# Assignment:
Scan the listing below. Return every line containing the string "replaced".

# Entries supplied:
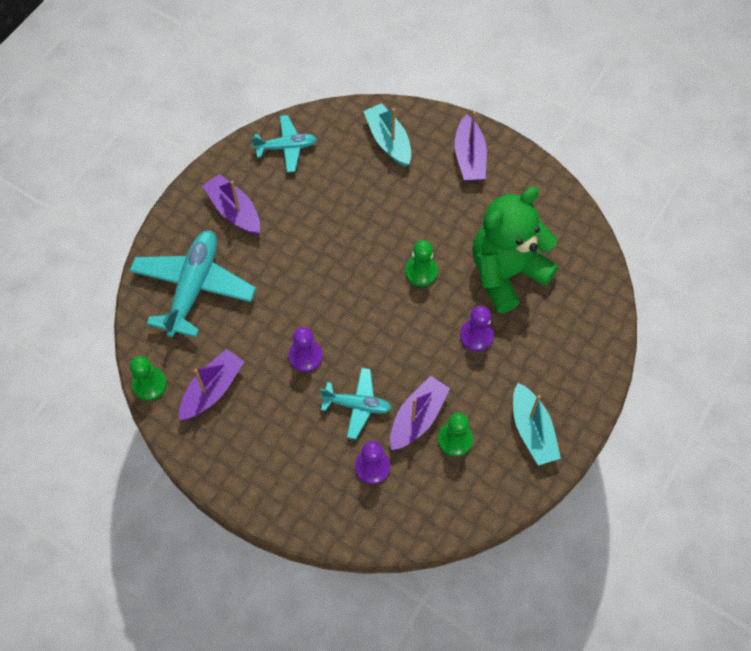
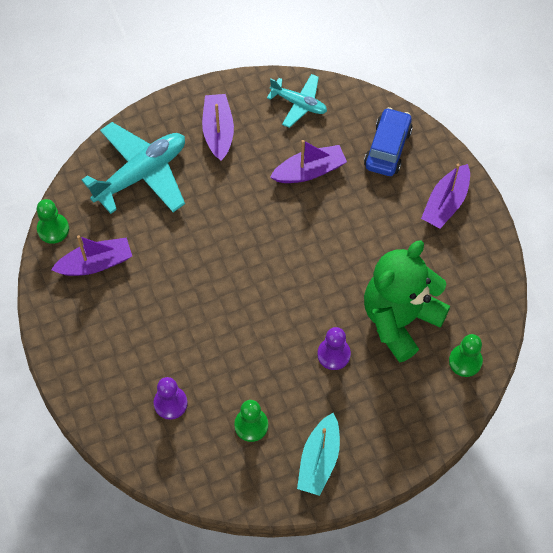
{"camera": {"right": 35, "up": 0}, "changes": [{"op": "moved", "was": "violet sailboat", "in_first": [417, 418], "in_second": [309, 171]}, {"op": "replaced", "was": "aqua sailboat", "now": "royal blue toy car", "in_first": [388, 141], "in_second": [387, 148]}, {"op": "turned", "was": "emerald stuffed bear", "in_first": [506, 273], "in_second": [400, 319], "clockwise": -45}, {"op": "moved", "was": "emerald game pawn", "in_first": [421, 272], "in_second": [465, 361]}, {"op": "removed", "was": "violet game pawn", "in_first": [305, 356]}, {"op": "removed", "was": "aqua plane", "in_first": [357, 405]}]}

...

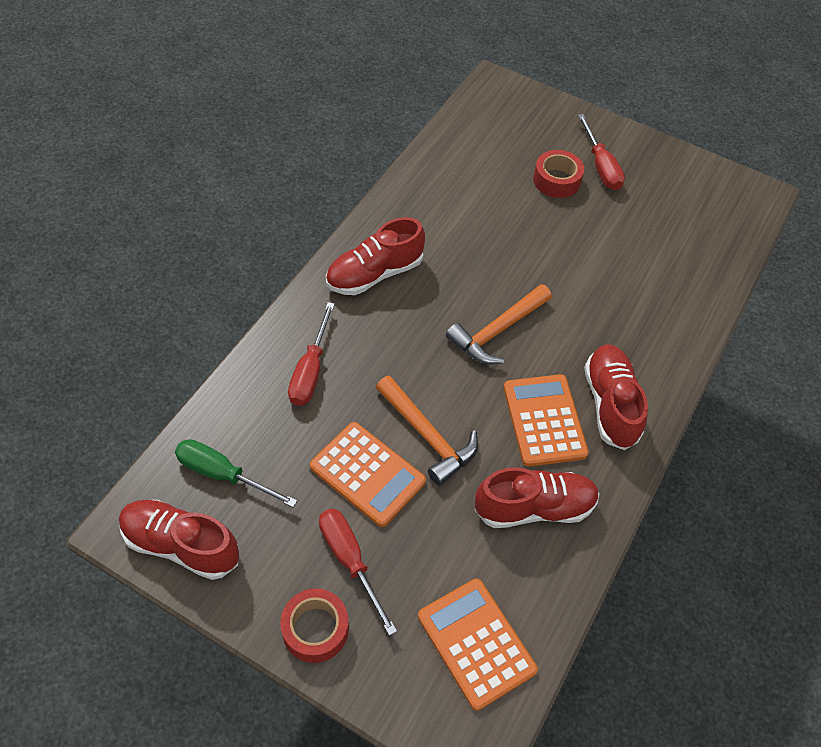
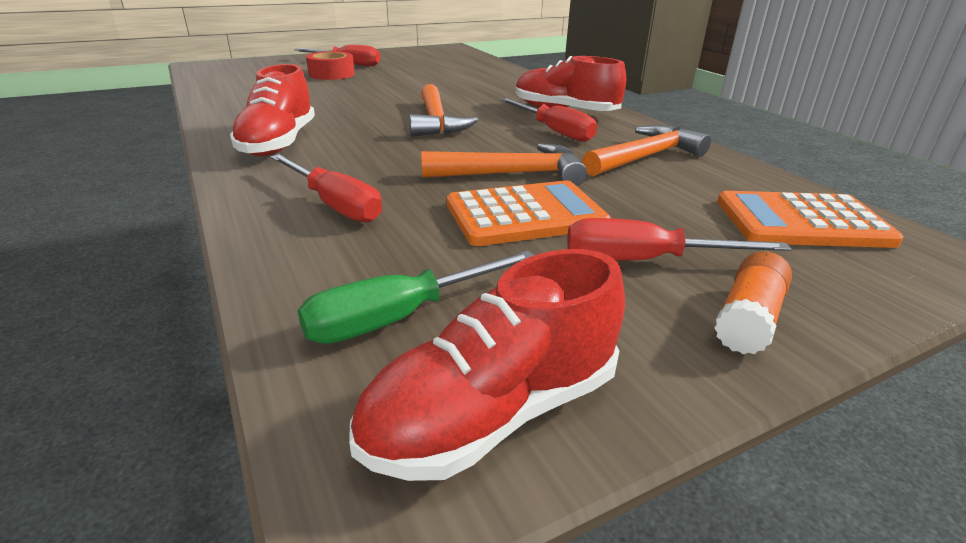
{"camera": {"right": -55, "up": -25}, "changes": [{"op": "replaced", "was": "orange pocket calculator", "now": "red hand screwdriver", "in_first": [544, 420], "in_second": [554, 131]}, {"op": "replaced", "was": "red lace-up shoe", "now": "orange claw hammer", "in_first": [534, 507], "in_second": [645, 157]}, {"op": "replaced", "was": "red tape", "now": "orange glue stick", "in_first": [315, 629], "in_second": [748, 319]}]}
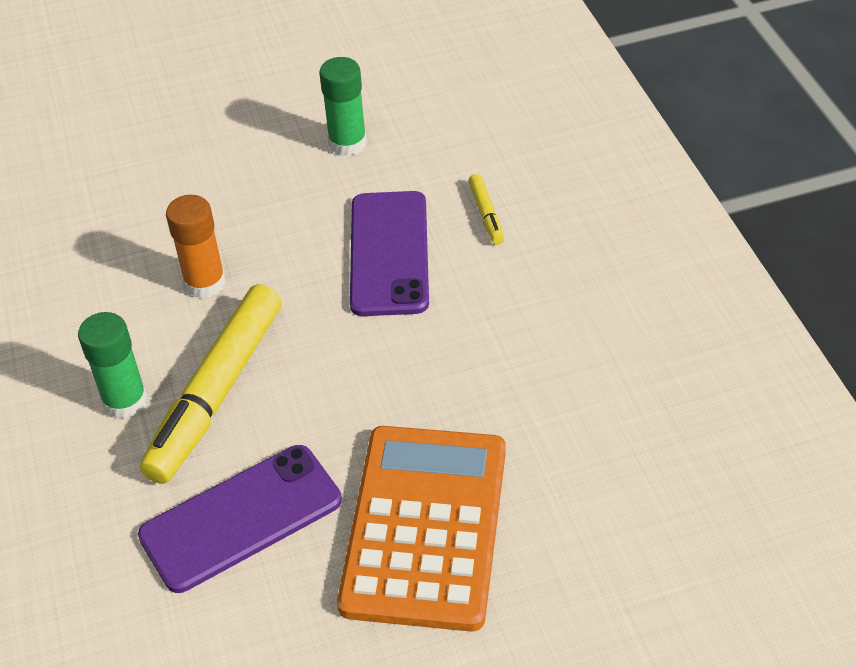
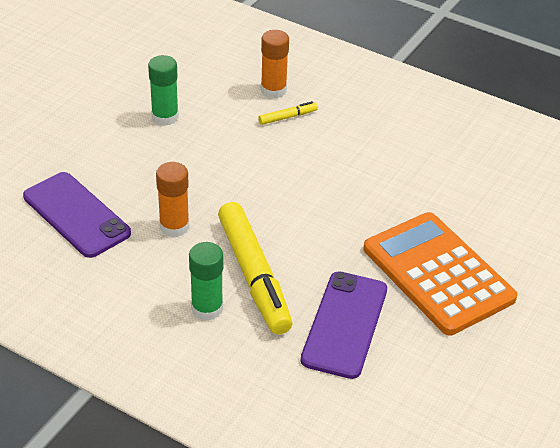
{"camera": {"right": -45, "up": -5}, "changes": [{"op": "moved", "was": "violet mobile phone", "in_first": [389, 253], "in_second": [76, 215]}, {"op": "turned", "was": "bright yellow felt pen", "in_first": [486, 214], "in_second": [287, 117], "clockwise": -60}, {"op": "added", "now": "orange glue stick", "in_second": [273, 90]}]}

# Reply:
{"camera": {"right": 35, "up": 0}, "changes": [{"op": "moved", "was": "violet sailboat", "in_first": [417, 418], "in_second": [309, 171]}, {"op": "replaced", "was": "aqua sailboat", "now": "royal blue toy car", "in_first": [388, 141], "in_second": [387, 148]}, {"op": "turned", "was": "emerald stuffed bear", "in_first": [506, 273], "in_second": [400, 319], "clockwise": -45}, {"op": "moved", "was": "emerald game pawn", "in_first": [421, 272], "in_second": [465, 361]}, {"op": "removed", "was": "violet game pawn", "in_first": [305, 356]}, {"op": "removed", "was": "aqua plane", "in_first": [357, 405]}]}
{"camera": {"right": -55, "up": -25}, "changes": [{"op": "replaced", "was": "orange pocket calculator", "now": "red hand screwdriver", "in_first": [544, 420], "in_second": [554, 131]}, {"op": "replaced", "was": "red lace-up shoe", "now": "orange claw hammer", "in_first": [534, 507], "in_second": [645, 157]}, {"op": "replaced", "was": "red tape", "now": "orange glue stick", "in_first": [315, 629], "in_second": [748, 319]}]}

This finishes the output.